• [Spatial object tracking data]
+++
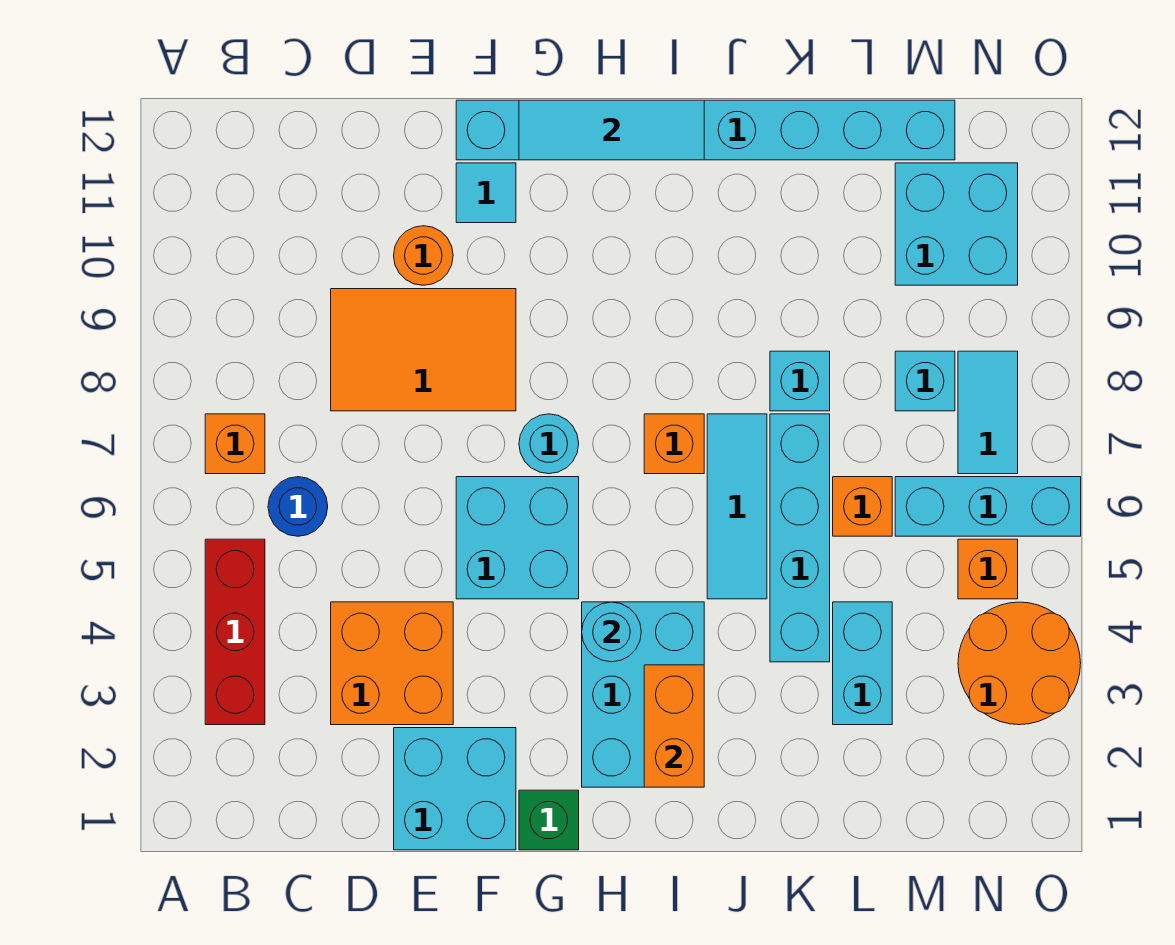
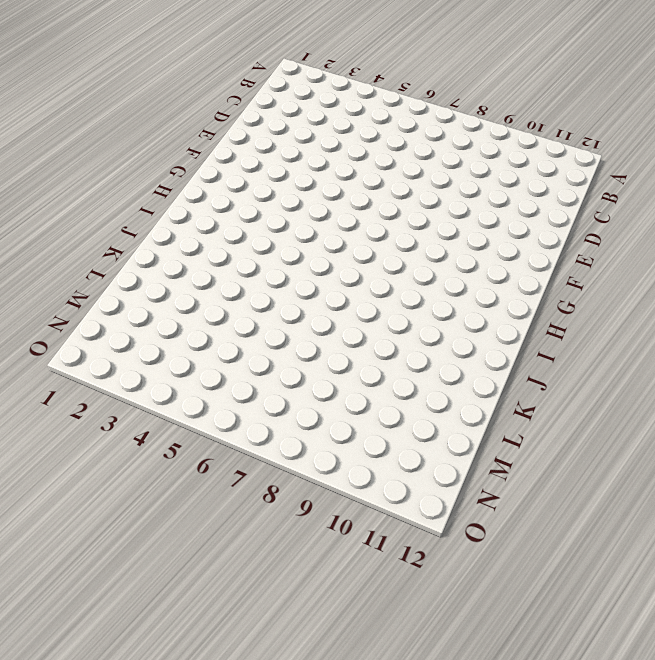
none -> red brick B3:B5 level 1
none -> orange brick B7 level 1
none -> blue round brick C6 level 1

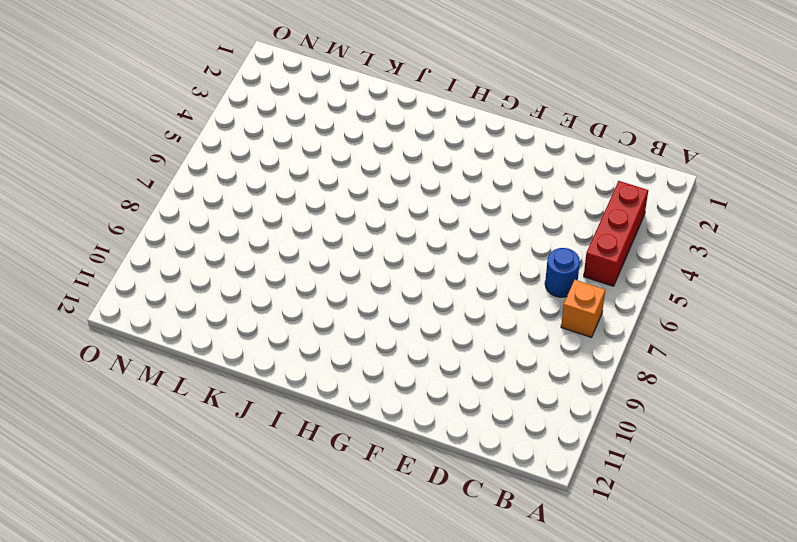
none -> orange brick D3:E4 level 1
none -> orange tile D8:F9 level 1
none -> cyan brick E1:F2 level 1

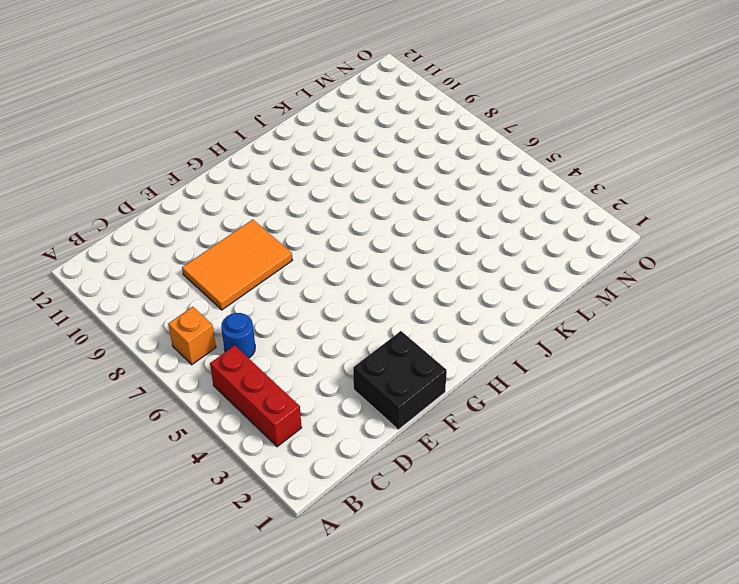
black brick E1:F2 level 1 -> cyan brick E1:F2 level 1
none -> orange brick D3:E4 level 1
none -> orange round brick E10 level 1
none -> cyan brick F5:G6 level 1

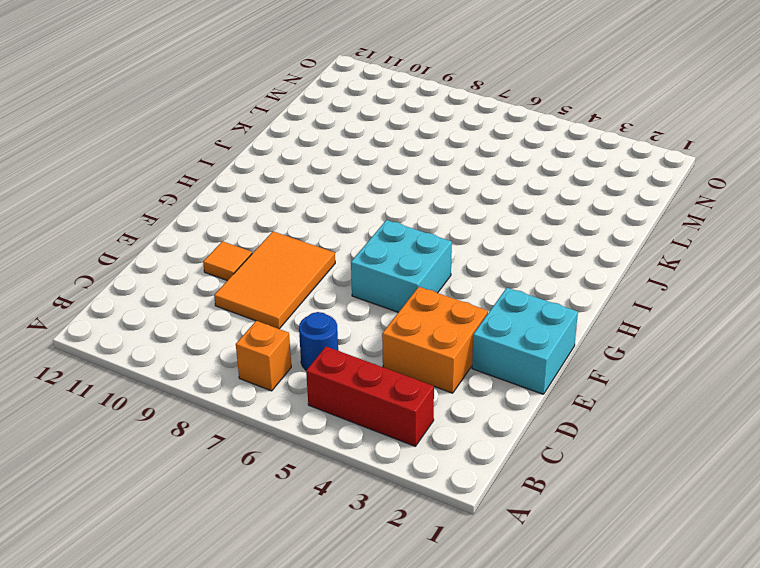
orange tile E10 level 1 -> orange round brick E10 level 1
none -> cyan tile F11 level 1
none -> cyan brick F12:M12 level 1
none -> green brick G1 level 1

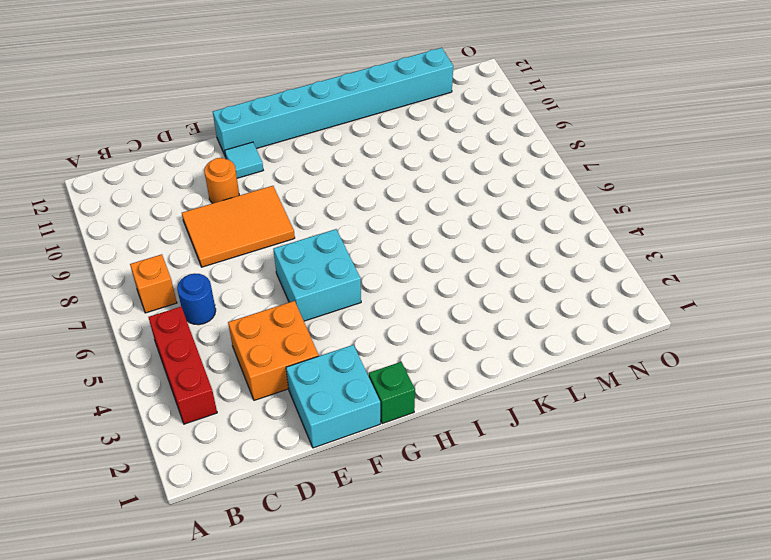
none -> cyan round brick G7 level 1
none -> cyan brick H2:I4 level 1
none -> orange brick I7 level 1

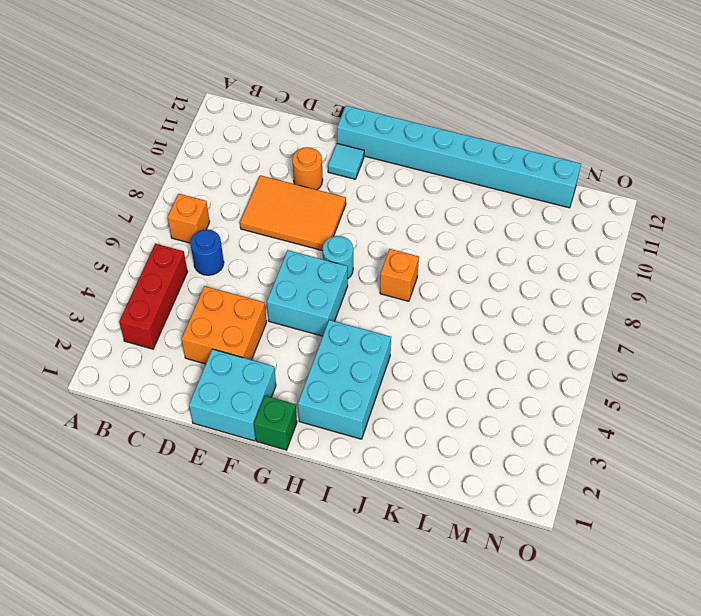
none -> cyan tile J5:J7 level 1
none -> cyan brick K4:K7 level 1
none -> cyan brick K8 level 1

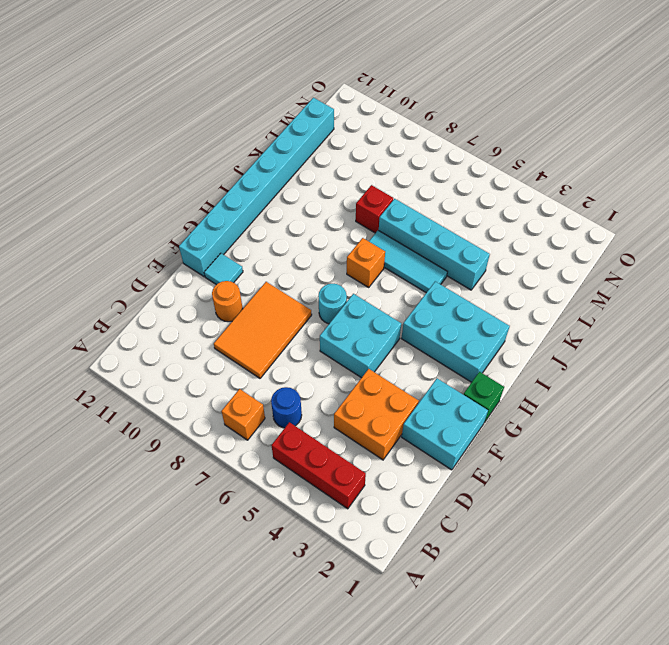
red brick K8 level 1 -> cyan brick K8 level 1
none -> cyan brick L3:L4 level 1
none -> orange brick L6 level 1
none -> cyan brick M6:O6 level 1

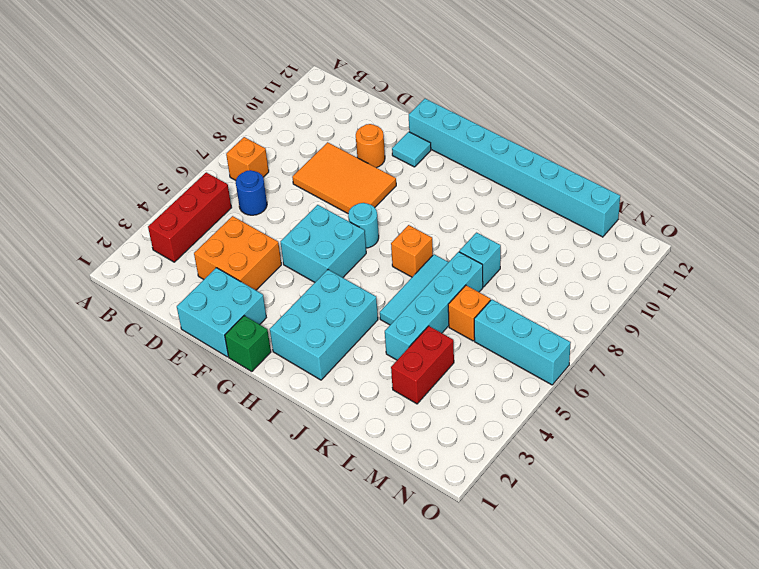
red brick L3:L4 level 1 -> cyan brick L3:L4 level 1
none -> cyan brick M8 level 1
none -> cyan brick M10:N11 level 1
none -> orange round brick N3:O4 level 1

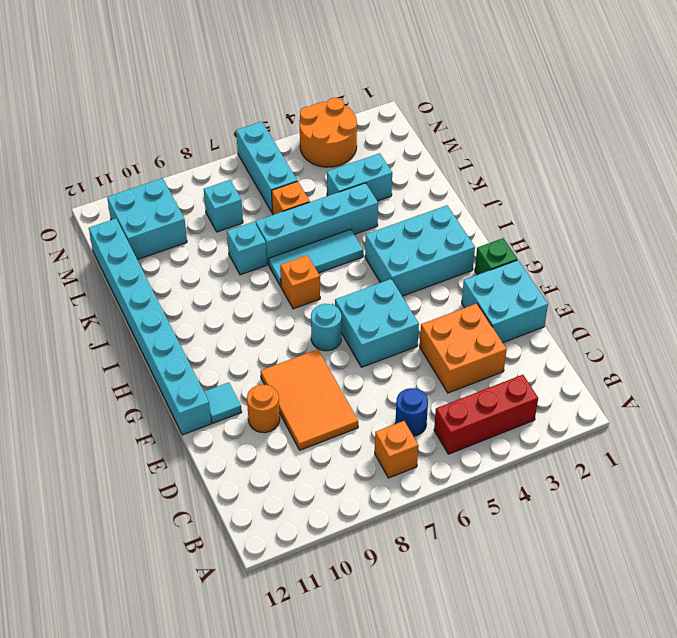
none -> orange brick N5 level 1
none -> cyan tile N7:N8 level 1
none -> cyan tile G12:I12 level 2

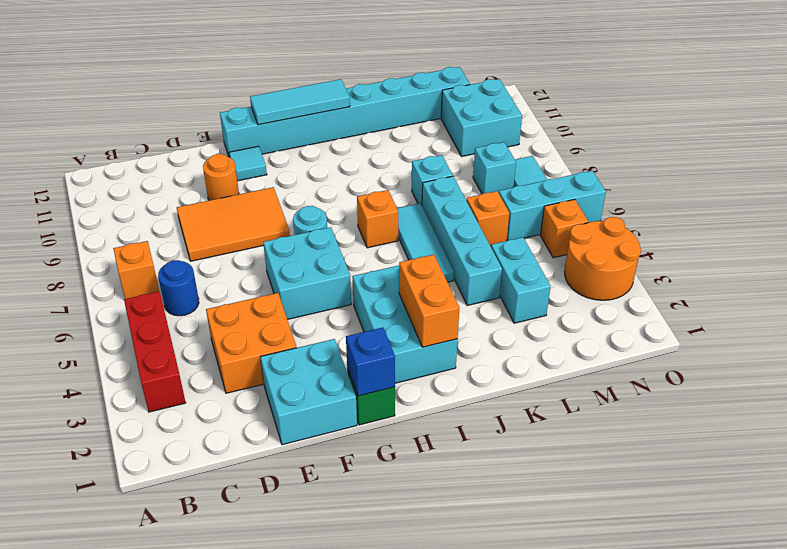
blue brick G1 level 2 -> none
none -> cyan round brick H4 level 2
+++
• [Your task] Please print each of the records word for word, keeping the pictures out.

• [Solution to the exercise]
none -> red brick B3:B5 level 1
none -> orange brick B7 level 1
none -> blue round brick C6 level 1

none -> orange brick D3:E4 level 1
none -> orange tile D8:F9 level 1
none -> cyan brick E1:F2 level 1

black brick E1:F2 level 1 -> cyan brick E1:F2 level 1
none -> orange brick D3:E4 level 1
none -> orange round brick E10 level 1
none -> cyan brick F5:G6 level 1

orange tile E10 level 1 -> orange round brick E10 level 1
none -> cyan tile F11 level 1
none -> cyan brick F12:M12 level 1
none -> green brick G1 level 1

none -> cyan round brick G7 level 1
none -> cyan brick H2:I4 level 1
none -> orange brick I7 level 1

none -> cyan tile J5:J7 level 1
none -> cyan brick K4:K7 level 1
none -> cyan brick K8 level 1

red brick K8 level 1 -> cyan brick K8 level 1
none -> cyan brick L3:L4 level 1
none -> orange brick L6 level 1
none -> cyan brick M6:O6 level 1

red brick L3:L4 level 1 -> cyan brick L3:L4 level 1
none -> cyan brick M8 level 1
none -> cyan brick M10:N11 level 1
none -> orange round brick N3:O4 level 1

none -> orange brick N5 level 1
none -> cyan tile N7:N8 level 1
none -> cyan tile G12:I12 level 2

blue brick G1 level 2 -> none
none -> cyan round brick H4 level 2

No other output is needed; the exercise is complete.